Please return every entry below exactly as written, without any of its pictures.

=== PROVIDED DATA ===

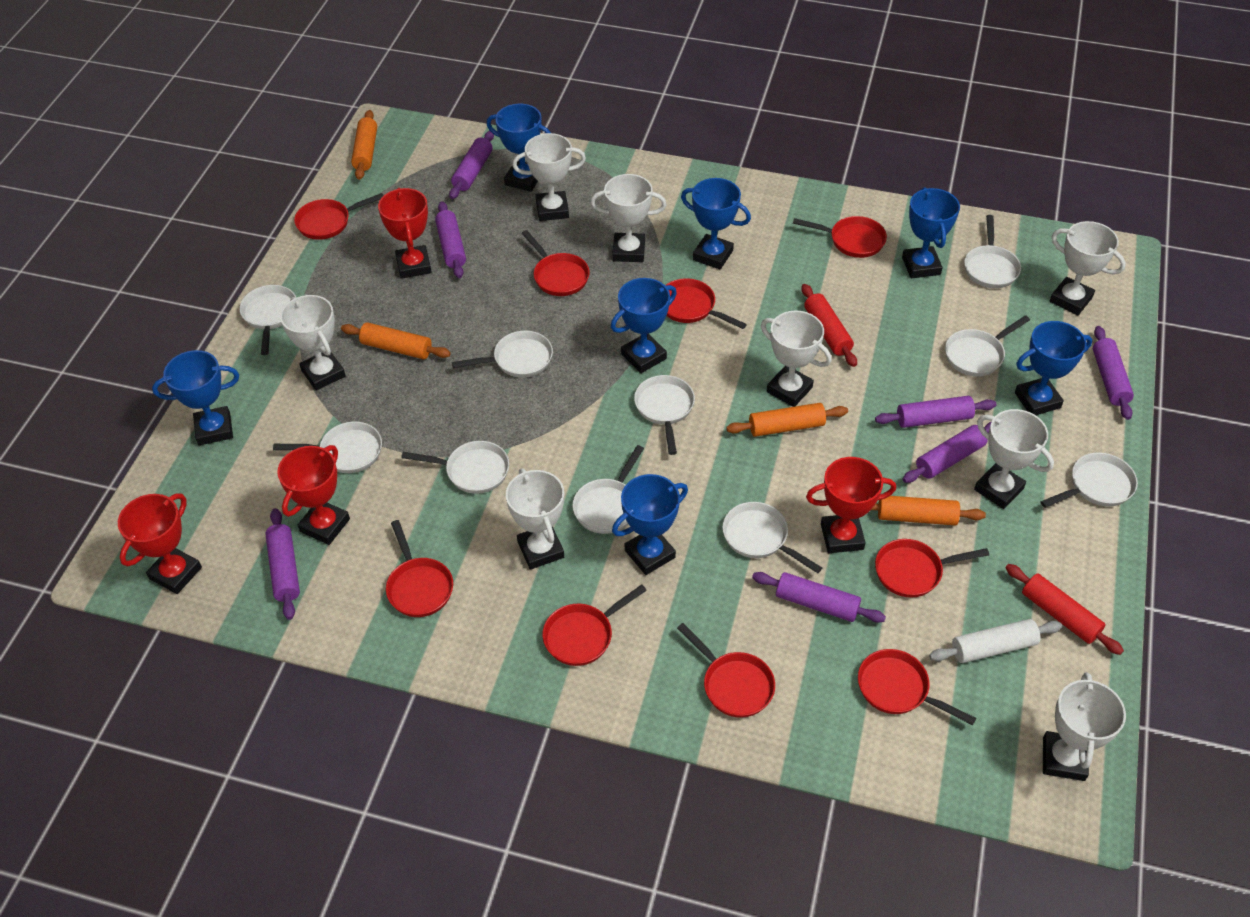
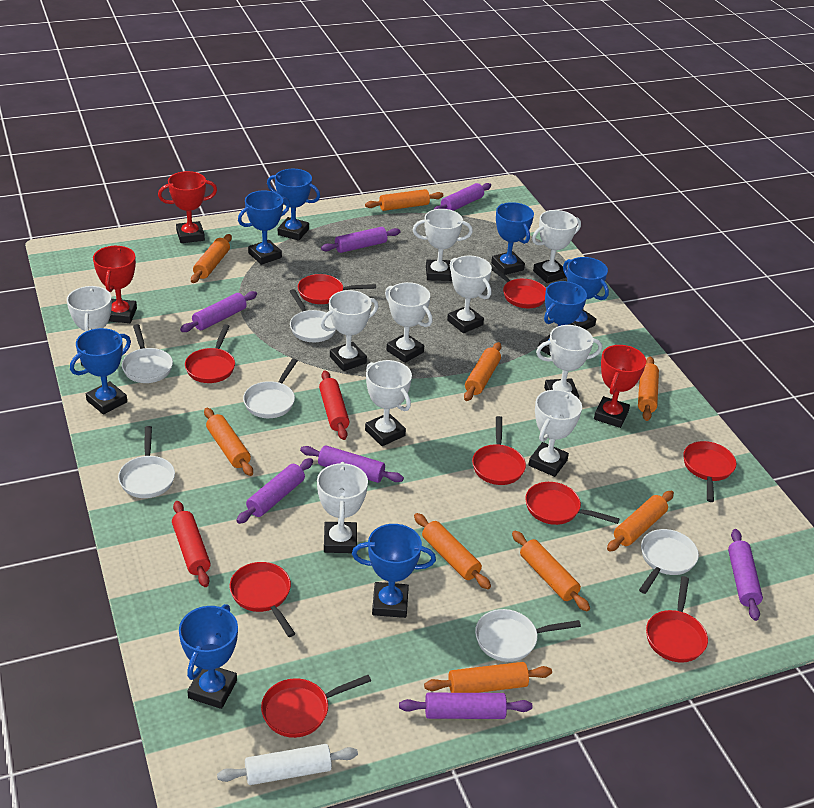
blue trophy: 7 -> 8
orange rolling pin: 4 -> 9
red trophy: 4 -> 3
white pan: 10 -> 6
white trophy: 8 -> 10

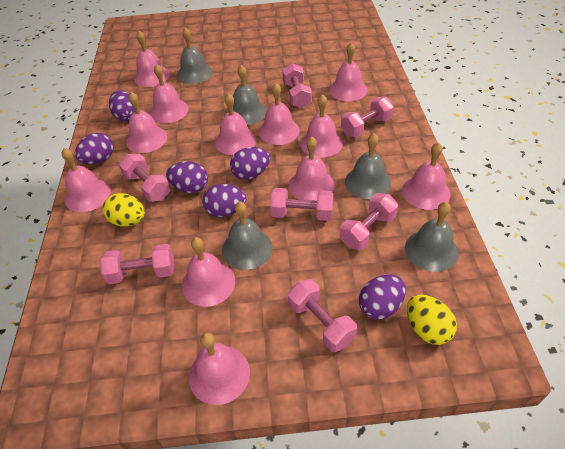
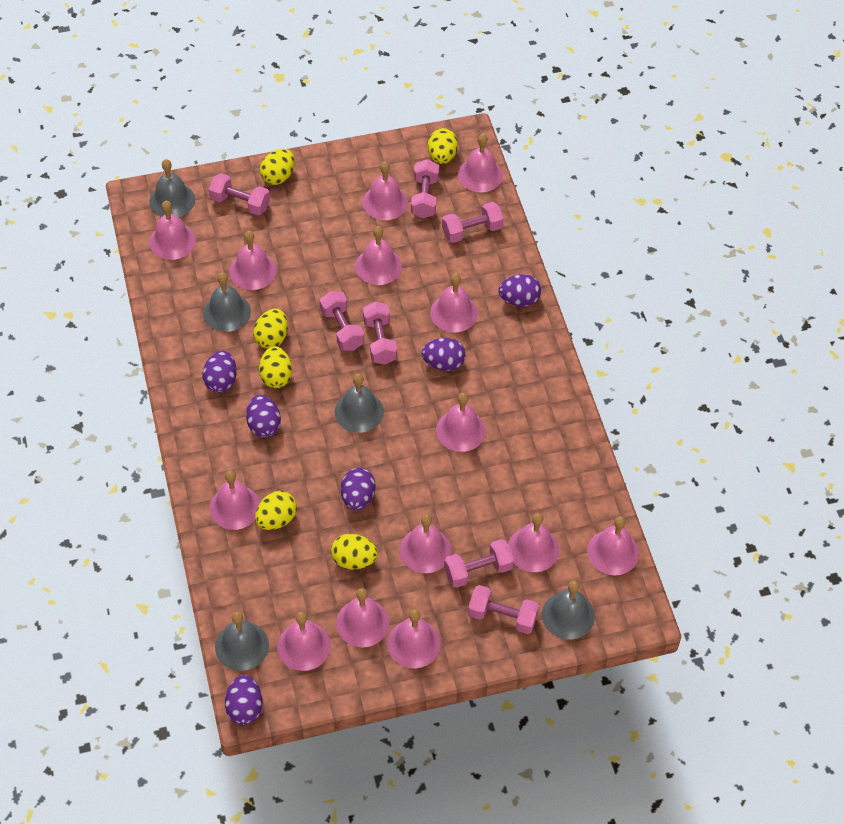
pink bell: 12 -> 14
yellow egg: 2 -> 6

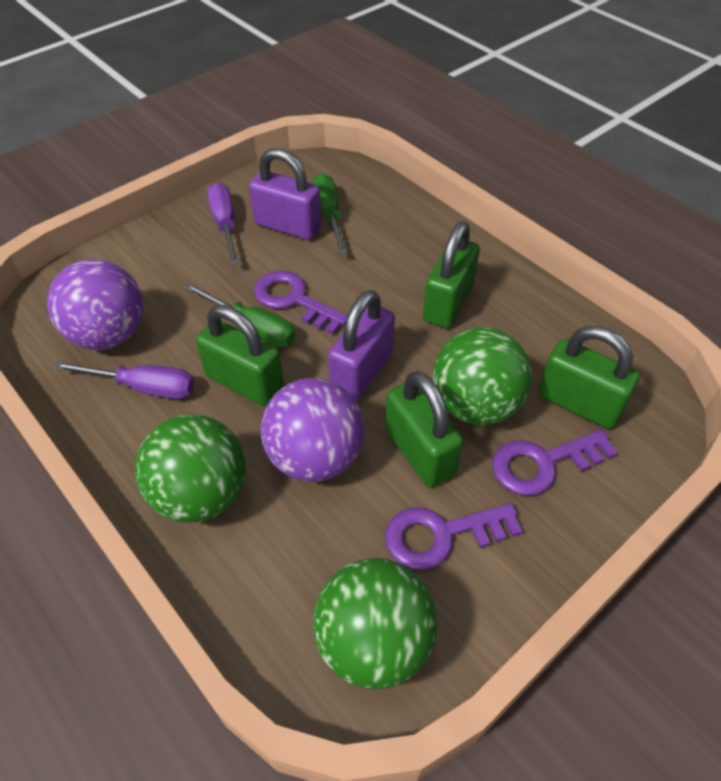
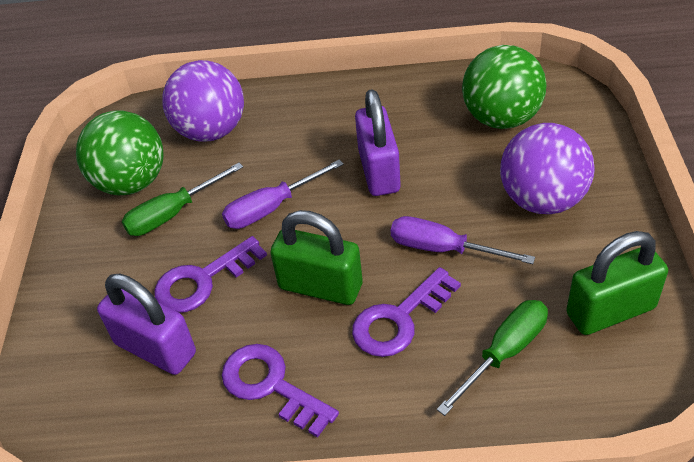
green ball: 3 -> 2
green padlock: 4 -> 2

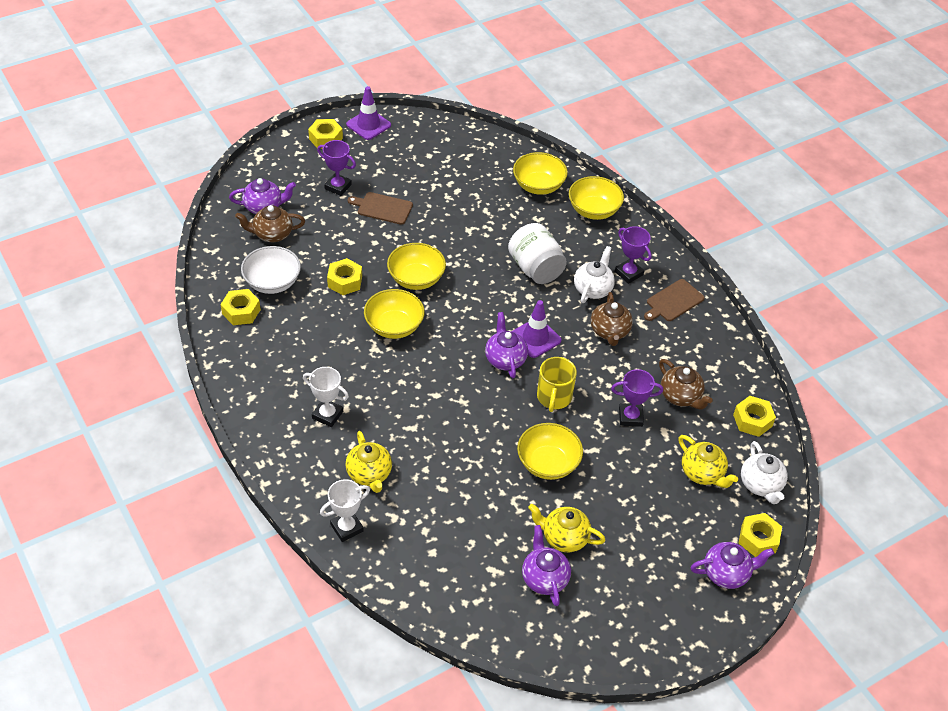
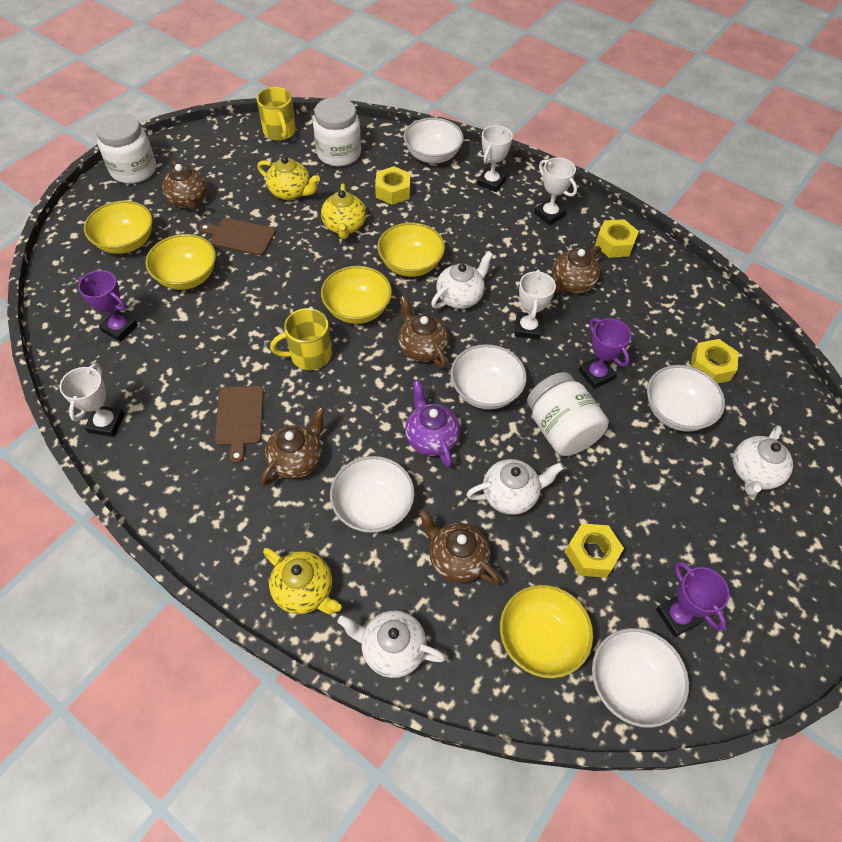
brown teapot: 3 -> 5
purple teapot: 4 -> 1
purple traffic cone: 2 -> 0
white bowl: 1 -> 5
white jar: 1 -> 3
white teapot: 2 -> 4
white trophy: 2 -> 4
yellow mug: 1 -> 2
yellow nut: 5 -> 4

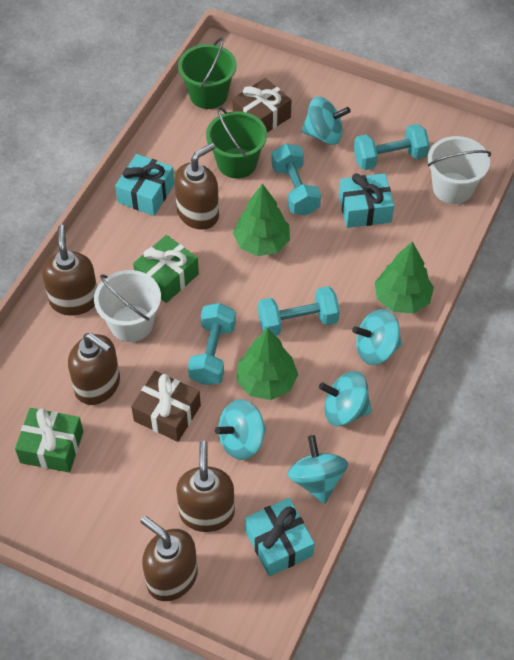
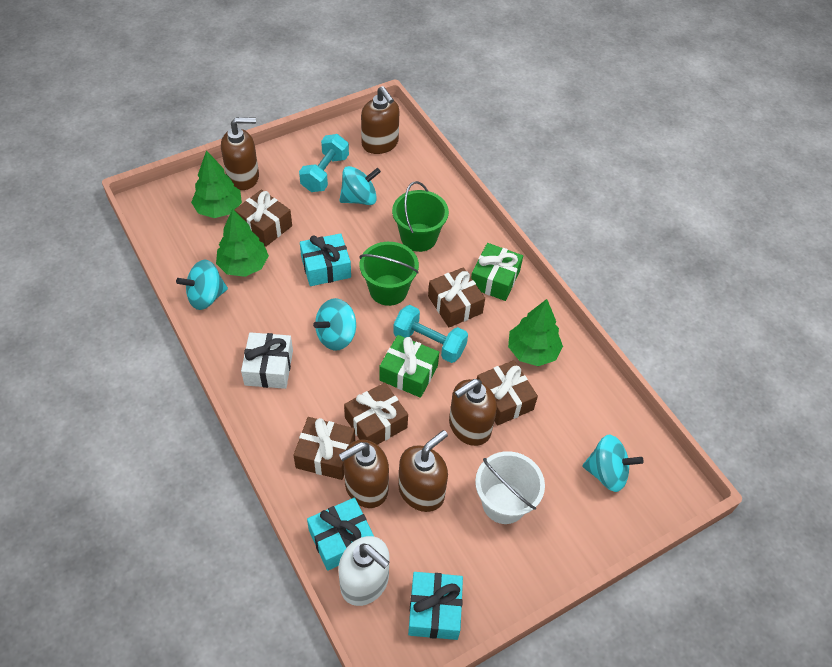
brown gift: 2 -> 5
turquoise dumbbell: 4 -> 2
turquoise spinning top: 5 -> 4
white bucket: 2 -> 1
white gift: 0 -> 1
white soap dispenser: 0 -> 1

===

* **THE COMPLETED TASK**
blue trophy: 7 -> 8
orange rolling pin: 4 -> 9
red trophy: 4 -> 3
white pan: 10 -> 6
white trophy: 8 -> 10

pink bell: 12 -> 14
yellow egg: 2 -> 6

green ball: 3 -> 2
green padlock: 4 -> 2

brown teapot: 3 -> 5
purple teapot: 4 -> 1
purple traffic cone: 2 -> 0
white bowl: 1 -> 5
white jar: 1 -> 3
white teapot: 2 -> 4
white trophy: 2 -> 4
yellow mug: 1 -> 2
yellow nut: 5 -> 4

brown gift: 2 -> 5
turquoise dumbbell: 4 -> 2
turquoise spinning top: 5 -> 4
white bucket: 2 -> 1
white gift: 0 -> 1
white soap dispenser: 0 -> 1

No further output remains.